PROBLEM TO WORK ON: The reply must repeat the listing below exactly and carry none of its pictures.

DATA BLOCK:
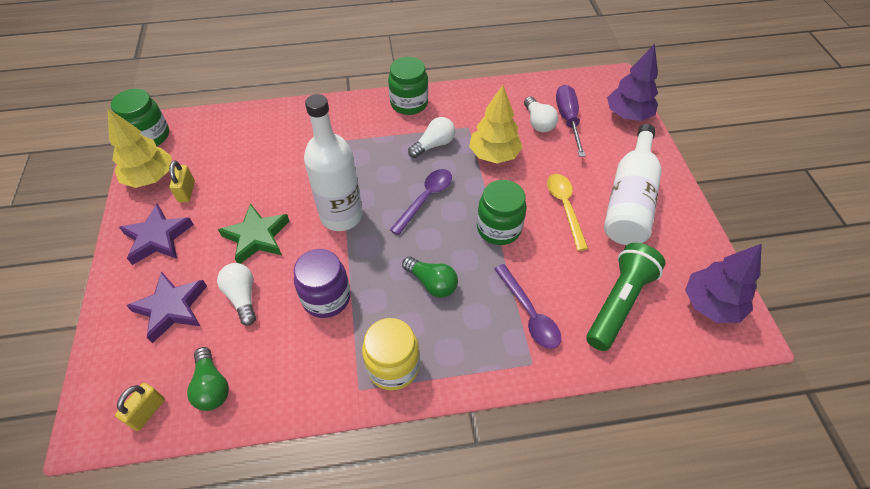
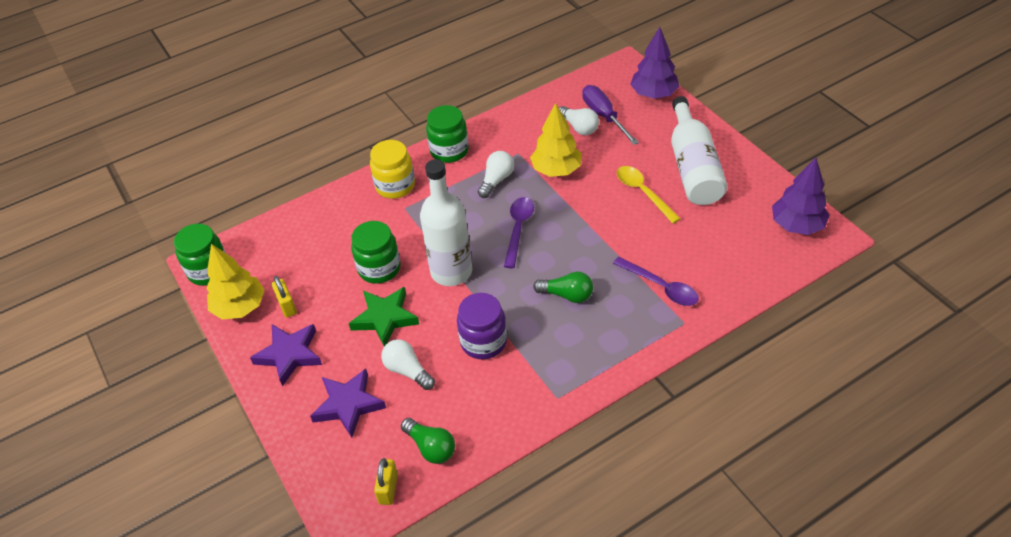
camera: 20 degrees left, 5 degrees down
(393, 366) = (574, 370): yellow jar -> yellow jar (395, 186)
(498, 228) = (597, 230): green jar -> green jar (379, 268)
(619, 303) = (727, 251): green flashlight -> none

SOLUTION FOR THIS TASK:
camera: 20 degrees left, 5 degrees down
(393, 366) = (574, 370): yellow jar -> yellow jar (395, 186)
(498, 228) = (597, 230): green jar -> green jar (379, 268)
(619, 303) = (727, 251): green flashlight -> none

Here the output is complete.